/---

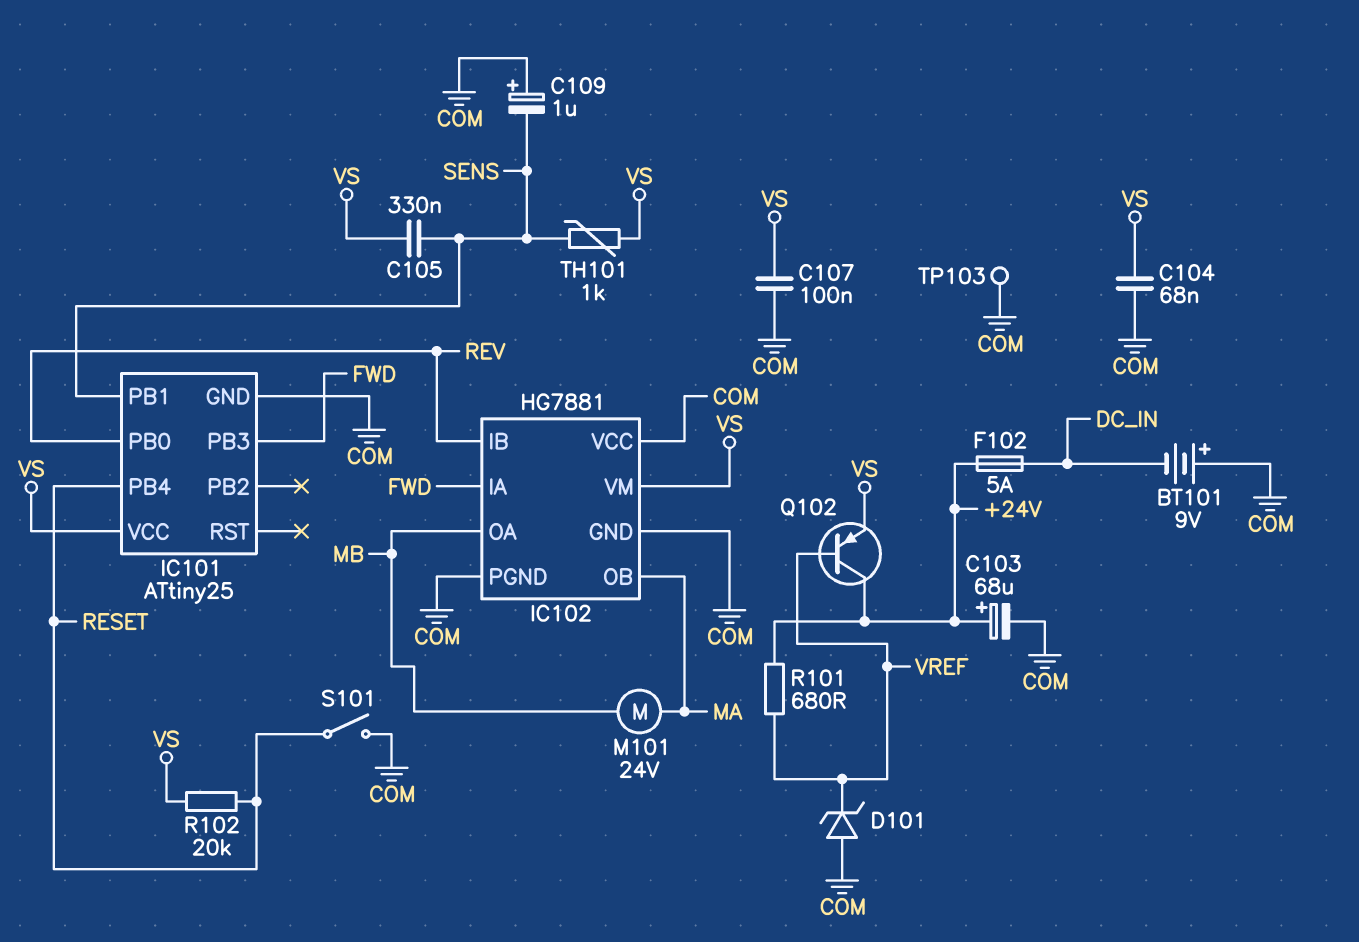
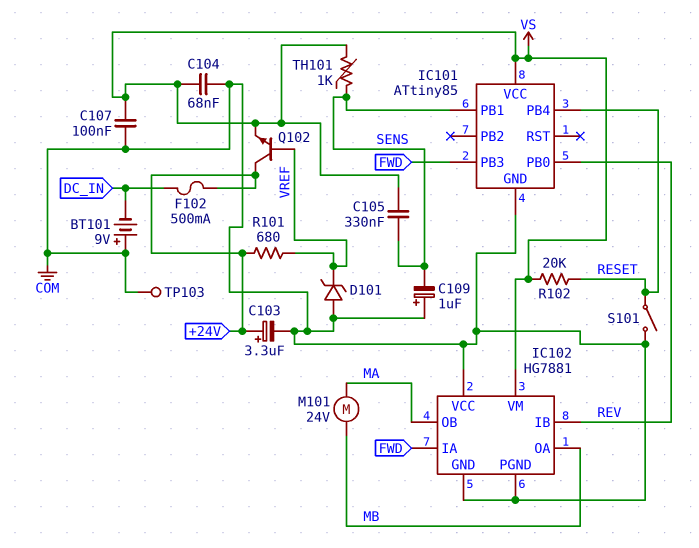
C103: 68uF (plus +24V, minus COM) -> 3.3uF (plus +24V, minus COM)
F102: 5A (+24V, DC_IN) -> 500mA (+24V, DC_IN)
IC101: ATtiny25 -> ATtiny85
Q102: PNP (B VREF, C +24V, E VS) -> NPN (B VREF, C +24V, E VS)

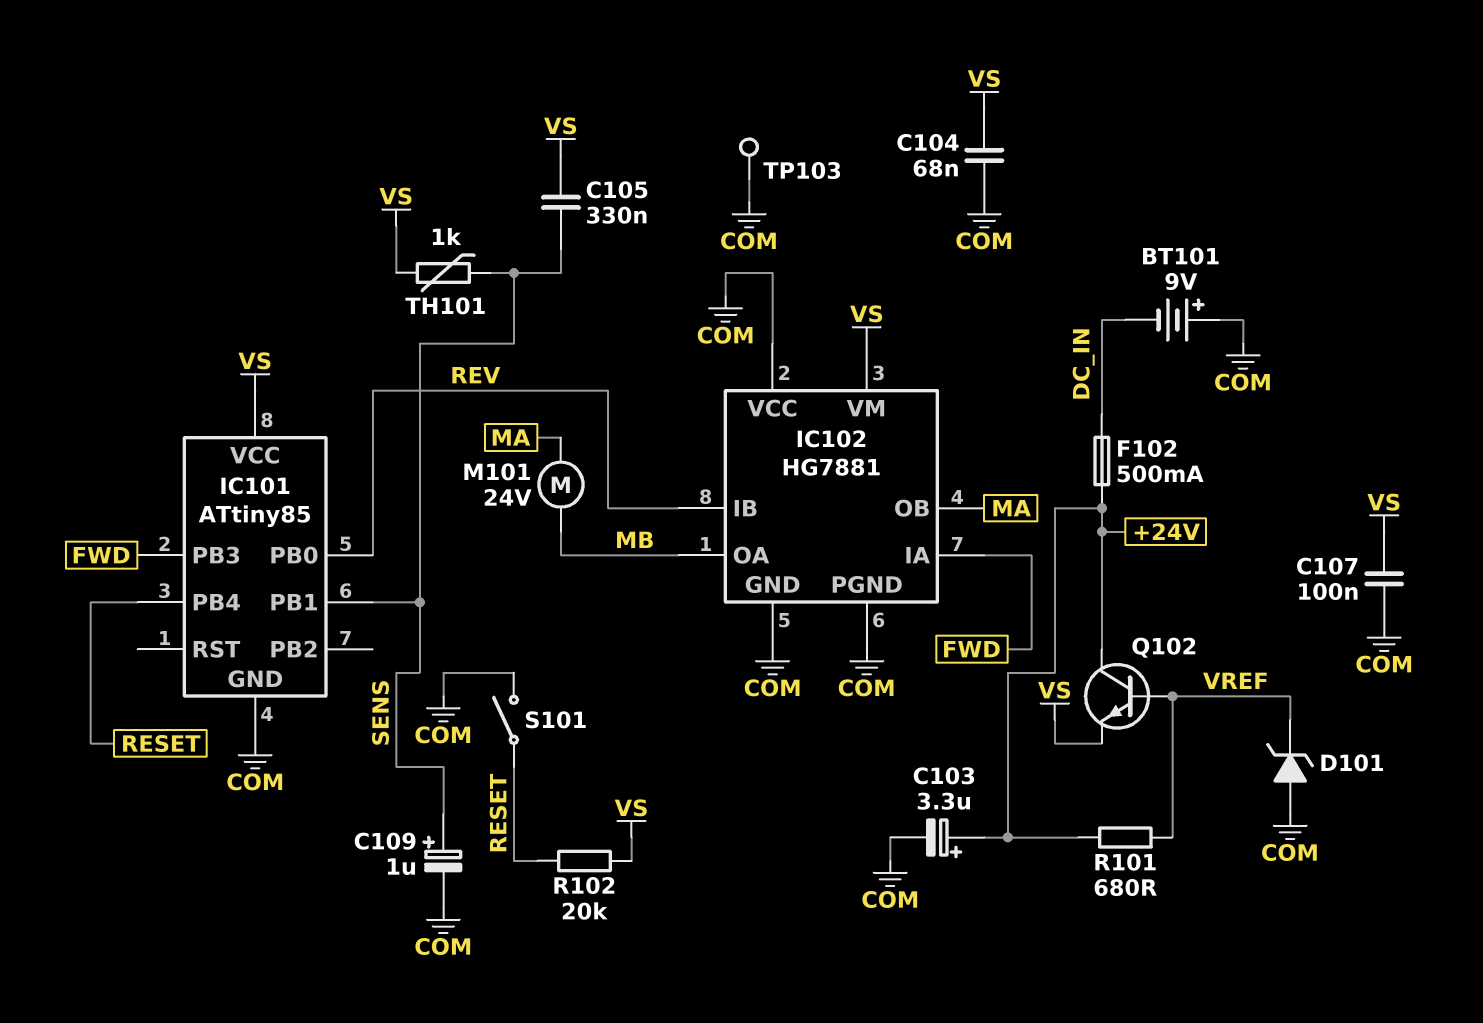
C109: 1uF (plus COM, minus SENS) -> 1uF (plus SENS, minus COM)

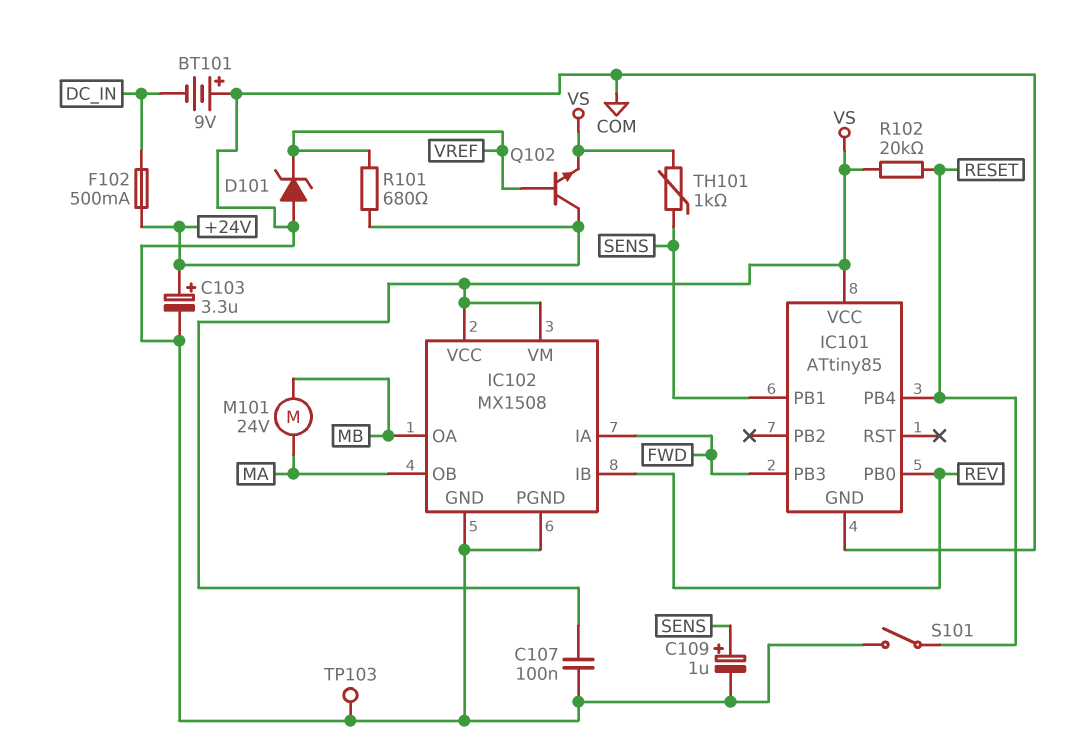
C104: 68nF (COM, VS) -> none
C105: 330nF (SENS, VS) -> none
IC102: HG7881 -> MX1508
IC102 pin VCC: COM -> VS

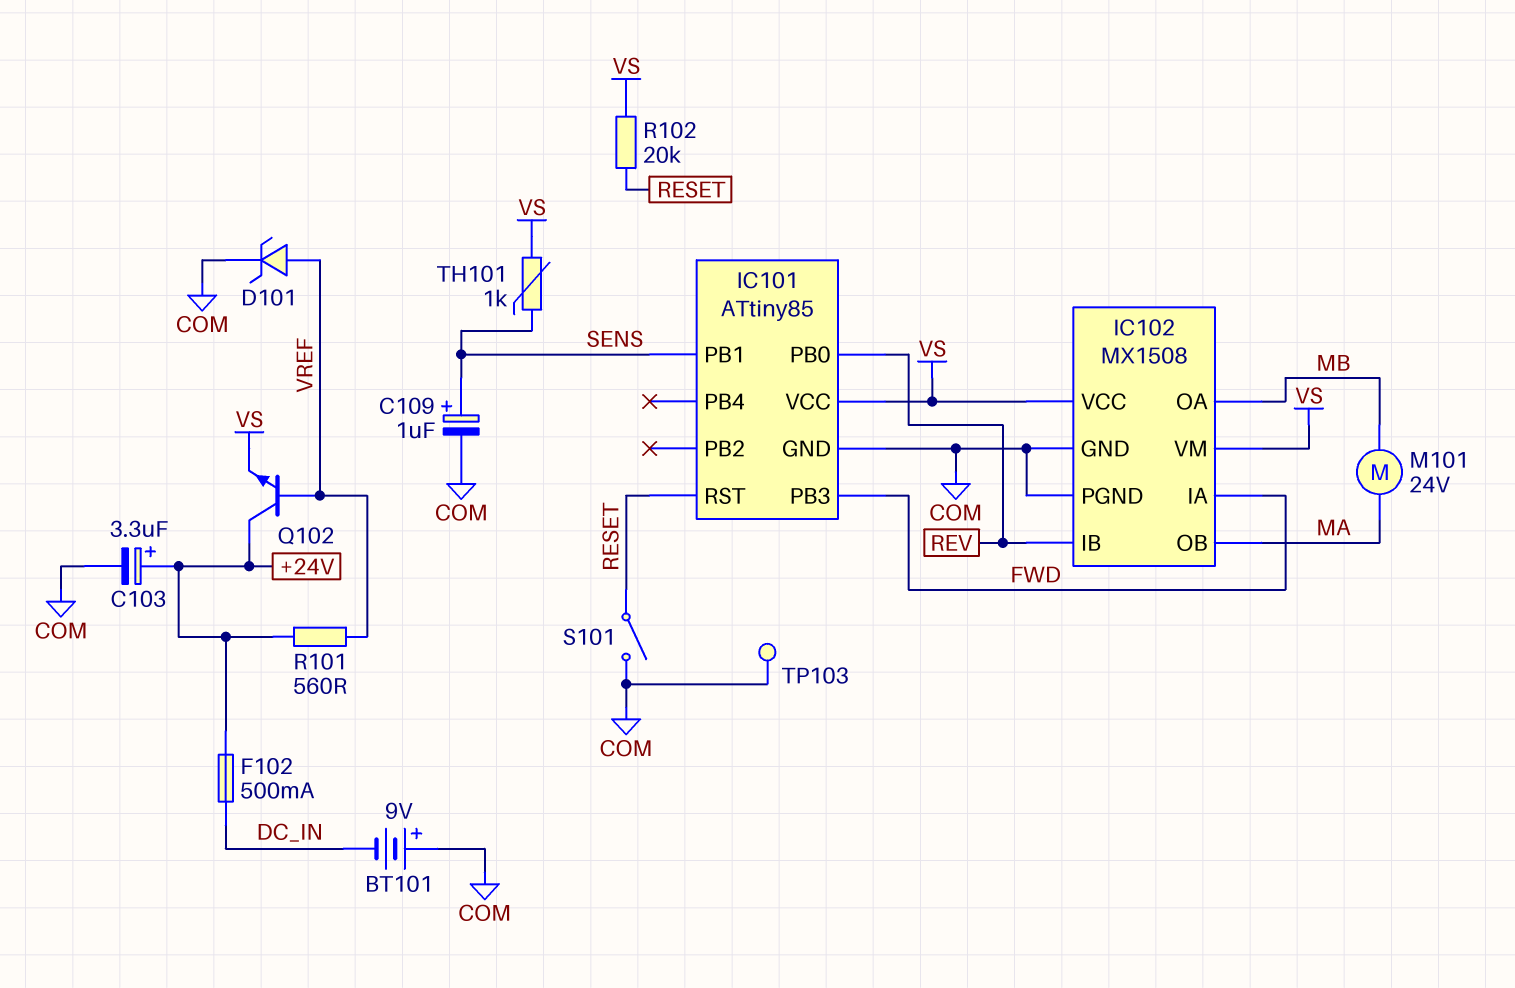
C107: 100nF (COM, VS) -> none
D101: zener (A COM, K VREF) -> zener (A VREF, K COM)
IC101 pin PB4: RESET -> none
IC101 pin RST: none -> RESET
R101: 680 (+24V, VREF) -> 560 (+24V, VREF)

\---

Copy out all of the data word for word. Do not carry over any picture.

C103: 68uF (plus +24V, minus COM) -> 3.3uF (plus +24V, minus COM)
F102: 5A (+24V, DC_IN) -> 500mA (+24V, DC_IN)
IC101: ATtiny25 -> ATtiny85
Q102: PNP (B VREF, C +24V, E VS) -> NPN (B VREF, C +24V, E VS)

C109: 1uF (plus COM, minus SENS) -> 1uF (plus SENS, minus COM)

C104: 68nF (COM, VS) -> none
C105: 330nF (SENS, VS) -> none
IC102: HG7881 -> MX1508
IC102 pin VCC: COM -> VS

C107: 100nF (COM, VS) -> none
D101: zener (A COM, K VREF) -> zener (A VREF, K COM)
IC101 pin PB4: RESET -> none
IC101 pin RST: none -> RESET
R101: 680 (+24V, VREF) -> 560 (+24V, VREF)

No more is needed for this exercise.